Content starts

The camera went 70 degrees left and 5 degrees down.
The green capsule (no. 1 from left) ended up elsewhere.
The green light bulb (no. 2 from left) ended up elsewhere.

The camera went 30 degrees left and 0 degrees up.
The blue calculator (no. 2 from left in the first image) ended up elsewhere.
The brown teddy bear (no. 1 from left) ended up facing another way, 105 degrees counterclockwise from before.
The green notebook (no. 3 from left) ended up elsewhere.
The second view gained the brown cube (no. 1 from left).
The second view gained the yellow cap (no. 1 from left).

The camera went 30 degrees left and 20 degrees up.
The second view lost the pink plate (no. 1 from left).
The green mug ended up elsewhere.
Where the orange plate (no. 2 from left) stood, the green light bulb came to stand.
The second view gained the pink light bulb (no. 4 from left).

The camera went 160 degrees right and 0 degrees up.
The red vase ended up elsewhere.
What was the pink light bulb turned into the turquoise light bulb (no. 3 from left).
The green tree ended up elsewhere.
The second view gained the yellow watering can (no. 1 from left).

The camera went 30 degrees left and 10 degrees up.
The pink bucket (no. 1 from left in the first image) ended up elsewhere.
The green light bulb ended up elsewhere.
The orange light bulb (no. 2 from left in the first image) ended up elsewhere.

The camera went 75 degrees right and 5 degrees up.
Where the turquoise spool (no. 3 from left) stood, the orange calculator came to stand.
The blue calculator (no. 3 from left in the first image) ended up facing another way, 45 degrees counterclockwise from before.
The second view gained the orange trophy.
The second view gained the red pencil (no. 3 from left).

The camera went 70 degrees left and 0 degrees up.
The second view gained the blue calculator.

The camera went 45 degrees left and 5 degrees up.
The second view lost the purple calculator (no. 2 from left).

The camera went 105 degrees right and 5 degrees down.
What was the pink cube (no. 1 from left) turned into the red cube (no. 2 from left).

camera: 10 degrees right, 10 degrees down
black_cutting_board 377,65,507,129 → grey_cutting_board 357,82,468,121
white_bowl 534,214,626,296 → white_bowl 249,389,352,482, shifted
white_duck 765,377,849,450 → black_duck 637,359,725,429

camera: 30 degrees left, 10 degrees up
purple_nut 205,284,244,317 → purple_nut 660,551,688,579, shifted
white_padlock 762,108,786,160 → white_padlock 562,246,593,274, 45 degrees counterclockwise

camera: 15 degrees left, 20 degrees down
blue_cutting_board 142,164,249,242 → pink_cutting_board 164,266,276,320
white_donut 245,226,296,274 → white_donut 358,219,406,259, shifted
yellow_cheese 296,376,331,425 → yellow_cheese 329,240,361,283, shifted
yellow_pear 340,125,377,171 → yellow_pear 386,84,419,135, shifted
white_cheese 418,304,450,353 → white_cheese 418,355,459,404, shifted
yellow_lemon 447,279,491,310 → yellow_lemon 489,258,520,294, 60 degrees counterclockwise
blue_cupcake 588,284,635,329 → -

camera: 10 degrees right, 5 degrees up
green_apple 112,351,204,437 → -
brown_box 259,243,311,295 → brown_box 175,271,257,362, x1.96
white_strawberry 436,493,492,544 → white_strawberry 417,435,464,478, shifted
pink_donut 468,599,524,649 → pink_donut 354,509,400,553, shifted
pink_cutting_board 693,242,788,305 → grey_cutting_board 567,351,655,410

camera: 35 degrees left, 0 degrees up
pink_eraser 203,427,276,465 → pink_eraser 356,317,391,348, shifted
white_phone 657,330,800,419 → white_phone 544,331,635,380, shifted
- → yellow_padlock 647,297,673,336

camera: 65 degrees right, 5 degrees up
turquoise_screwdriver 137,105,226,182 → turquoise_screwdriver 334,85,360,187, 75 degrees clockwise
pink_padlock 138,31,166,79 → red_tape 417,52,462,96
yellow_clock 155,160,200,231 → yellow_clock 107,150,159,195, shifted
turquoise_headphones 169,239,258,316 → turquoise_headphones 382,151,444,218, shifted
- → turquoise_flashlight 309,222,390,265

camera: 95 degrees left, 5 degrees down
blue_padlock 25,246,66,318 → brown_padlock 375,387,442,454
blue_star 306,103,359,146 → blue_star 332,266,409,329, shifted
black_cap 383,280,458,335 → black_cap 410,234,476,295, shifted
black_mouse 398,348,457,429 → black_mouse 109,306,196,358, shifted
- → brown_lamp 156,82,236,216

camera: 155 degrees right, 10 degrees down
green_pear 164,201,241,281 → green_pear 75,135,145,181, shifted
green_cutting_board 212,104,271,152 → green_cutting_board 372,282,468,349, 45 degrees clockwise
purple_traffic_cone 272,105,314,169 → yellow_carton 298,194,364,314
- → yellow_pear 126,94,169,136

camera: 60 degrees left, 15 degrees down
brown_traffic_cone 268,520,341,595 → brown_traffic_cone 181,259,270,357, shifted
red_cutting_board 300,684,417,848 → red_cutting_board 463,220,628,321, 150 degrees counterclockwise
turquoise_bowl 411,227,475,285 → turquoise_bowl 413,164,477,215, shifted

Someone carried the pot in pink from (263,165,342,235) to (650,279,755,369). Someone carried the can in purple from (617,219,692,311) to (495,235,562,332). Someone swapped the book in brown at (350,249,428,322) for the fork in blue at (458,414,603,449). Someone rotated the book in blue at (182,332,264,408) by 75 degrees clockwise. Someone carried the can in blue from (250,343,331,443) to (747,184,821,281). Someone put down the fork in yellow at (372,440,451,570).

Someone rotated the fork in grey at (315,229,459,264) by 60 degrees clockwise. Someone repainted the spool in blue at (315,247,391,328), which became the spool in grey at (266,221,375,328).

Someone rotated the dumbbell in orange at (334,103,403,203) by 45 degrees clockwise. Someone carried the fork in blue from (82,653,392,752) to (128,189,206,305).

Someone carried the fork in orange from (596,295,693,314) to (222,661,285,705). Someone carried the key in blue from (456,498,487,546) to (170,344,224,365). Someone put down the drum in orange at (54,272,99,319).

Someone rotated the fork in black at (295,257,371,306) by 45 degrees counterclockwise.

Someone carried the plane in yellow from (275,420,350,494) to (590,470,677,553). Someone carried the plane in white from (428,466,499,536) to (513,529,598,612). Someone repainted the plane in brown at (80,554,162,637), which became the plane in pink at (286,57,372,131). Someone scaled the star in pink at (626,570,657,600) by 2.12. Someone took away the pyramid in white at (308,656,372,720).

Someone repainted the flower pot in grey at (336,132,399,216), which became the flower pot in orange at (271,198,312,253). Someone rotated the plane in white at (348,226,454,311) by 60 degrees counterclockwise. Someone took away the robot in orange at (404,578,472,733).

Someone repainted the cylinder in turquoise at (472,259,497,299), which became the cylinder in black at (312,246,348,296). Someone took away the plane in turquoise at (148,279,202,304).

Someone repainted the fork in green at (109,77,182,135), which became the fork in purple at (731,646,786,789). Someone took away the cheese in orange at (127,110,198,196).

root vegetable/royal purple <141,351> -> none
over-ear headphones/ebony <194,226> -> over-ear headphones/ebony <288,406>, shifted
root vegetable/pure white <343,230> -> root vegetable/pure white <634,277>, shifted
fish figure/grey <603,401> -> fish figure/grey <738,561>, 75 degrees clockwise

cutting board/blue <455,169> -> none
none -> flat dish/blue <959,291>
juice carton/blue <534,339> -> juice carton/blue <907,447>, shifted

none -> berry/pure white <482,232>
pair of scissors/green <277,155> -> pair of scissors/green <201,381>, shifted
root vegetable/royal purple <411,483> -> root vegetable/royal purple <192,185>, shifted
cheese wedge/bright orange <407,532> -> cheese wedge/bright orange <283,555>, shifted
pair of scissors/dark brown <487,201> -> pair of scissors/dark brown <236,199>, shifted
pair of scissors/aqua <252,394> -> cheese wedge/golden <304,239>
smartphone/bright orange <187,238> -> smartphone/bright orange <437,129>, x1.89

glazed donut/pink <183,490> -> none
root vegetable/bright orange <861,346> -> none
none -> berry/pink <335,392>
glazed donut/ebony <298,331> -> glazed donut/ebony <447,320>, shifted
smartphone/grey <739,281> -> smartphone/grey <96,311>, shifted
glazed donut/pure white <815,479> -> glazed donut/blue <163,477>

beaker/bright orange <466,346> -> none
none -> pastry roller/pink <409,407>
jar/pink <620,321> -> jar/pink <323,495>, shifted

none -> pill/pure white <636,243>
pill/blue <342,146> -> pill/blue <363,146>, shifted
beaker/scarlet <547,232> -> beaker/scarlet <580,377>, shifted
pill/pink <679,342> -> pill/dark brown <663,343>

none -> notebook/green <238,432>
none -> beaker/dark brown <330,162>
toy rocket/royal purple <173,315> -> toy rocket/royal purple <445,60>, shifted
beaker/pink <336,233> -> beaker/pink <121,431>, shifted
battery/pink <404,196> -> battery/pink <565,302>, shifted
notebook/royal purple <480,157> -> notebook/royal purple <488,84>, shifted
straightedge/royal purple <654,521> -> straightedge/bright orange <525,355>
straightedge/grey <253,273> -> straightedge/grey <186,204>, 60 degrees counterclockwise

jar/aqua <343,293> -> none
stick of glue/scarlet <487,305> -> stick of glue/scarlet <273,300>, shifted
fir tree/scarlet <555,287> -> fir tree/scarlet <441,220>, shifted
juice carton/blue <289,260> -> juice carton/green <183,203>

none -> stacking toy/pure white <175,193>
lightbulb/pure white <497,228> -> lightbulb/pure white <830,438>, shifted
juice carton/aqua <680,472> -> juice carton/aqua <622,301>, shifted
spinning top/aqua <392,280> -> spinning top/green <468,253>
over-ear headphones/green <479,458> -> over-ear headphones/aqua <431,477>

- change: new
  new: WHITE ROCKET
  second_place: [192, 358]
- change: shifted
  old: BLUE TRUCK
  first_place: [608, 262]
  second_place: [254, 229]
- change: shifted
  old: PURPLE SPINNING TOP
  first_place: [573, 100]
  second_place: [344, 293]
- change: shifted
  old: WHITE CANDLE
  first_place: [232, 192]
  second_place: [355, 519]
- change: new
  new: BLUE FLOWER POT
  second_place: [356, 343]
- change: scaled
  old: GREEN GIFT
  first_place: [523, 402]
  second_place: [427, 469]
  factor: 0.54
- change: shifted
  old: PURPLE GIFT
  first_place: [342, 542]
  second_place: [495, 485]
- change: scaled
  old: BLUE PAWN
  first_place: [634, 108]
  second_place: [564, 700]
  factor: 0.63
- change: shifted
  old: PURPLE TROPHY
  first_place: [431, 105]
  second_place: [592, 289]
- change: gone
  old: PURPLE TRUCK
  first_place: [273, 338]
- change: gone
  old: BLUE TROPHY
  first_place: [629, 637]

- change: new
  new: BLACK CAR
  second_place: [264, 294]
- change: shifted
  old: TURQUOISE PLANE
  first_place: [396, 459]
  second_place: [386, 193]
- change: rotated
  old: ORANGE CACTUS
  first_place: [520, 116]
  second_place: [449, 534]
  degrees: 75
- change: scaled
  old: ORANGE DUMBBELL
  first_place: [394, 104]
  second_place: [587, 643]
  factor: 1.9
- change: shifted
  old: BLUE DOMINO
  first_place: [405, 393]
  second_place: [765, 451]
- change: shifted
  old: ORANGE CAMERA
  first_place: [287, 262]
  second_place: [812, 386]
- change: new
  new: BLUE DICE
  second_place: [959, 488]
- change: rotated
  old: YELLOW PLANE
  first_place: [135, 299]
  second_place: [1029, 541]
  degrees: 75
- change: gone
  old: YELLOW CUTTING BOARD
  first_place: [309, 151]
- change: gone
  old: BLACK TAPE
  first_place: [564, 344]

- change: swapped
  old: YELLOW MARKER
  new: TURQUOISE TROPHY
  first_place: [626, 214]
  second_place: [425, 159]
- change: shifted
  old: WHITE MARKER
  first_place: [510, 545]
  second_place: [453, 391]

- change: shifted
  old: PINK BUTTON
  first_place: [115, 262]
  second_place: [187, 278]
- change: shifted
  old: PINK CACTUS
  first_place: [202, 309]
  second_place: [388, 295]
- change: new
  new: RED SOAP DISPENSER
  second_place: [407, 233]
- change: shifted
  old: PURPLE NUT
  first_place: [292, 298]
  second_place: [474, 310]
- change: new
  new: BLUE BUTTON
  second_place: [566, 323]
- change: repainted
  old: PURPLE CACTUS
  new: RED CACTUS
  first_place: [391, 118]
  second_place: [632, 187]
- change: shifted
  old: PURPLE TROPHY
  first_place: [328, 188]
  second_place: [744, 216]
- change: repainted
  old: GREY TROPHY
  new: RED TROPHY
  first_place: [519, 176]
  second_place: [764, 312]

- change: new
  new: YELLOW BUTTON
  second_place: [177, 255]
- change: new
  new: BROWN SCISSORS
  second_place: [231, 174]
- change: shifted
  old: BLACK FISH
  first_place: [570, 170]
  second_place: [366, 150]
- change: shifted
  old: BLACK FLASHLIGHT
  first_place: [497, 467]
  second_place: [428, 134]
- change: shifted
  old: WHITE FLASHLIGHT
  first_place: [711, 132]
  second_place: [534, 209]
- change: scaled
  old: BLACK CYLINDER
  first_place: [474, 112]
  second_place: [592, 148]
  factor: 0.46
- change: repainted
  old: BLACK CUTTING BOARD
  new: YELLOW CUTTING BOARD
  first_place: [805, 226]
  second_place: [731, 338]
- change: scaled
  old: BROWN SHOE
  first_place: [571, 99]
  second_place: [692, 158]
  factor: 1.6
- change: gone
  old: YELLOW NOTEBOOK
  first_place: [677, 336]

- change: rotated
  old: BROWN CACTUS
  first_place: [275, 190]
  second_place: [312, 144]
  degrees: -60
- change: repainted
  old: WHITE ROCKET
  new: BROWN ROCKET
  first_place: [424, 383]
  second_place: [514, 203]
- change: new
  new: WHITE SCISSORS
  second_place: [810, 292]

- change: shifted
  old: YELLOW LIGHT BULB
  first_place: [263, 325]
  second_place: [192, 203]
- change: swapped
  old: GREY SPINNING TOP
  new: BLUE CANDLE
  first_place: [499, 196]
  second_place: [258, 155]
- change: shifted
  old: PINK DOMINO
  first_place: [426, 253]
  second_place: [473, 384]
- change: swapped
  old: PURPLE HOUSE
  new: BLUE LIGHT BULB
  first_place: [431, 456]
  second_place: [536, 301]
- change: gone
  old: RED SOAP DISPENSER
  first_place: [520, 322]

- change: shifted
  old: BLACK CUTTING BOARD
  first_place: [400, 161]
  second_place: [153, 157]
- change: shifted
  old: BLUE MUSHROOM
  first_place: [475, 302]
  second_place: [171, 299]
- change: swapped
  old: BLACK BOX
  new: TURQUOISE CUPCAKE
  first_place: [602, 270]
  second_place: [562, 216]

Content ends

**Exercise prompt:**
Send back an exact copy of only the lines from the line with "second_place: [592, 289]" up to and including the line with "old: BLUE TROPHY" in the data above.

**Exercise solution:**
  second_place: [592, 289]
- change: gone
  old: PURPLE TRUCK
  first_place: [273, 338]
- change: gone
  old: BLUE TROPHY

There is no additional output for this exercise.